*** Block opens ***

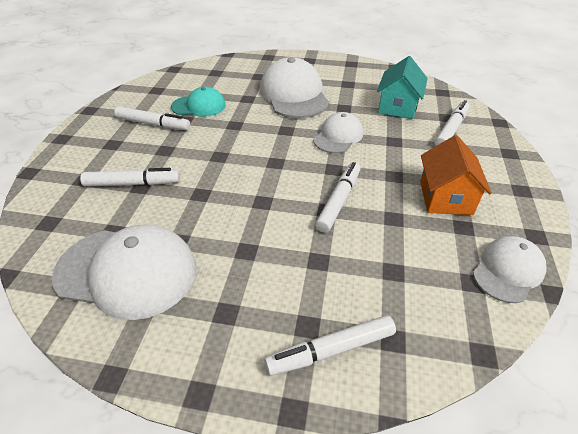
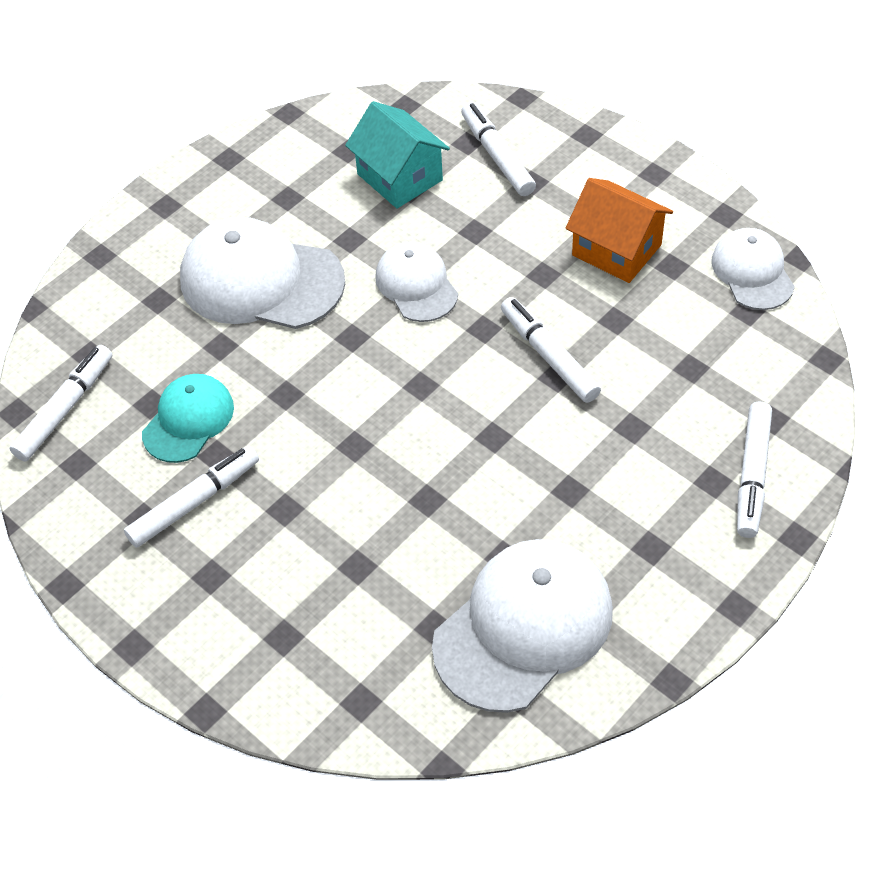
camera: 55 degrees left, 10 degrees up
white marker [80,168,180,187] -> white marker moved to [9,345,112,461]

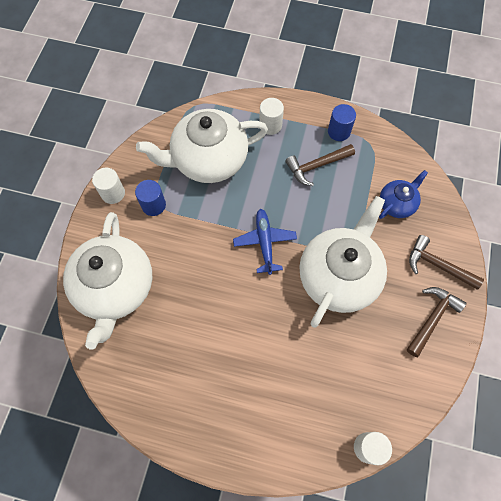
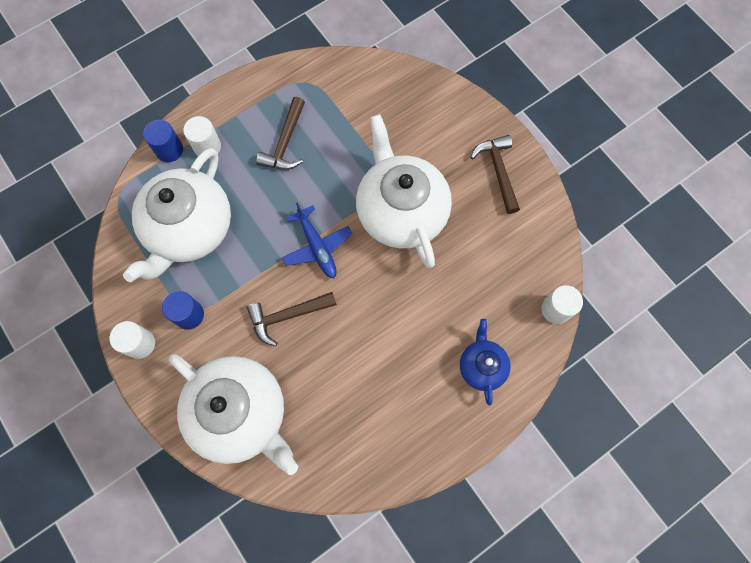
camera: 50 degrees left, 5 degrees up
blue plane [233,209,297,275] -> blue plane turned 150 degrees counterclockwise [282,202,352,278]
blue cylinder [328,104,356,141] -> blue cylinder moved to [143,120,183,162]
blue teapot [379,170,428,219] -> blue teapot moved to [460,319,510,405]
brown hammer [409,235,484,290] -> brown hammer moved to [247,292,337,346]

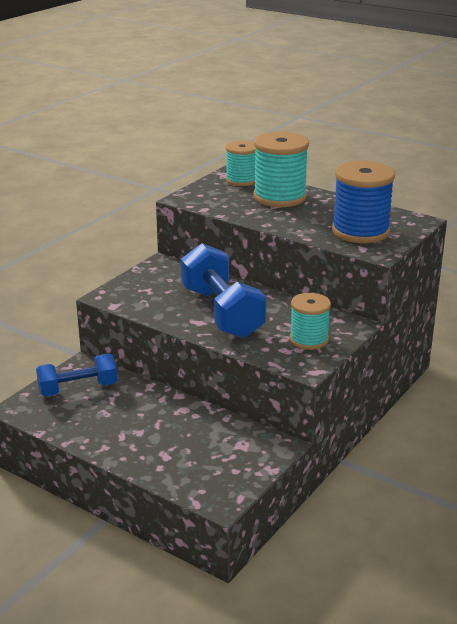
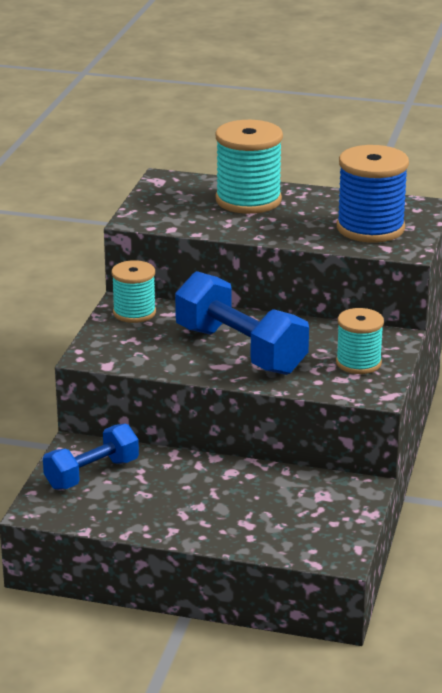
camera: 20 degrees left, 0 degrees up
turquoise spool [226,141,256,186] -> turquoise spool moved to [112,260,156,323]

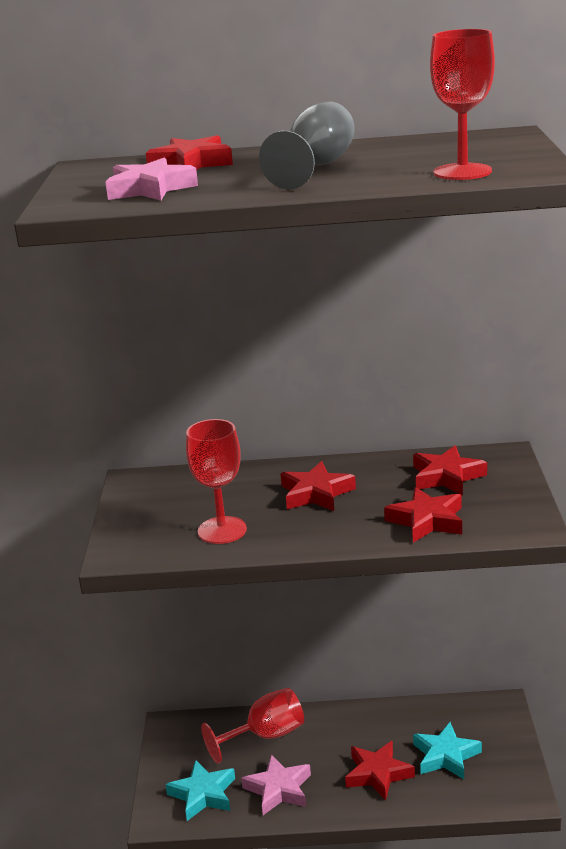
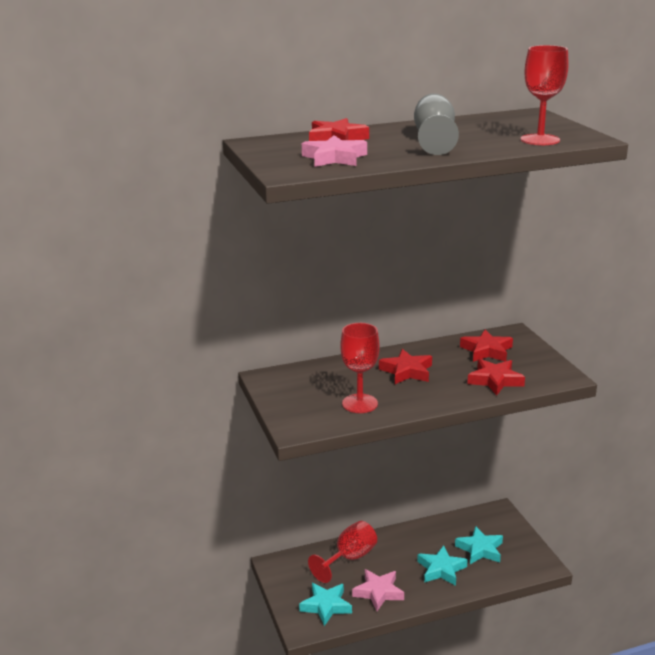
camera: 20 degrees left, 0 degrees up
red star [345,741,415,801] -> turquoise star [417,545,468,586]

*** Block closes ***

Your instructions: Look through the entries above; find each line with the word "turquoise" and copy it.

Answer box:
turquoise spool [226,141,256,186] -> turquoise spool moved to [112,260,156,323]
red star [345,741,415,801] -> turquoise star [417,545,468,586]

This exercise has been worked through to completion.